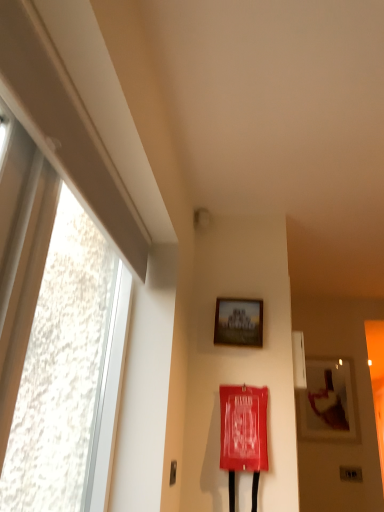
Question: Is metallic silver door handle at lower left taller than wooden picture frame at upper right, which is counted as the 2th picture frame, starting from the left?

Choices:
 (A) no
 (B) yes

Answer: (A)

Question: Does metallic silver door handle at lower left appear on the right side of wooden picture frame at upper right, placed as the 1th picture frame when sorted from bottom to top?

Choices:
 (A) yes
 (B) no

Answer: (B)

Question: Does metallic silver door handle at lower left have a smaller size compared to wooden picture frame at upper right, which is counted as the 2th picture frame, starting from the left?

Choices:
 (A) no
 (B) yes

Answer: (B)

Question: Is metallic silver door handle at lower left oriented away from wooden picture frame at upper right, which appears as the second picture frame when viewed from the top?

Choices:
 (A) no
 (B) yes

Answer: (A)

Question: Is metallic silver door handle at lower left outside of wooden picture frame at upper right, which is the 2th picture frame from front to back?

Choices:
 (A) no
 (B) yes

Answer: (B)

Question: From the image's perspective, relative to wooden picture frame at upper right, which is counted as the 2th picture frame, starting from the left, is matte wooden picture frame at upper center, which is the 2th picture frame in back-to-front order, above or below?

Choices:
 (A) above
 (B) below

Answer: (A)

Question: Is matte wooden picture frame at upper center, the first picture frame when ordered from left to right, wider or thinner than wooden picture frame at upper right, which appears as the second picture frame when viewed from the top?

Choices:
 (A) thin
 (B) wide

Answer: (B)

Question: Is matte wooden picture frame at upper center, which is counted as the second picture frame, starting from the bottom, in front of or behind wooden picture frame at upper right, which is the 2th picture frame from front to back, in the image?

Choices:
 (A) front
 (B) behind

Answer: (A)

Question: Based on their positions, is matte wooden picture frame at upper center, the first picture frame from the top, located to the left or right of wooden picture frame at upper right, acting as the first picture frame starting from the back?

Choices:
 (A) left
 (B) right

Answer: (A)

Question: Considering the positions of point (236, 331) and point (69, 289), is point (236, 331) closer or farther from the camera than point (69, 289)?

Choices:
 (A) closer
 (B) farther

Answer: (B)

Question: Considering their positions, is matte wooden picture frame at upper center, the first picture frame when ordered from left to right, located in front of or behind transparent glass window at left?

Choices:
 (A) behind
 (B) front

Answer: (A)

Question: From the image's perspective, is matte wooden picture frame at upper center, which is the 2th picture frame in back-to-front order, positioned above or below transparent glass window at left?

Choices:
 (A) below
 (B) above

Answer: (A)

Question: Based on their sizes in the image, would you say matte wooden picture frame at upper center, which is the 2th picture frame in back-to-front order, is bigger or smaller than transparent glass window at left?

Choices:
 (A) small
 (B) big

Answer: (A)

Question: From the image's perspective, is wooden picture frame at upper right, which appears as the second picture frame when viewed from the top, positioned above or below metallic silver door handle at lower left?

Choices:
 (A) above
 (B) below

Answer: (B)

Question: Is point (311, 411) positioned closer to the camera than point (170, 476)?

Choices:
 (A) farther
 (B) closer

Answer: (A)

▶ What is expected
Count the lines in the entries above that contain the word "farther", and reply with the number alone.

▶ Exercise result
3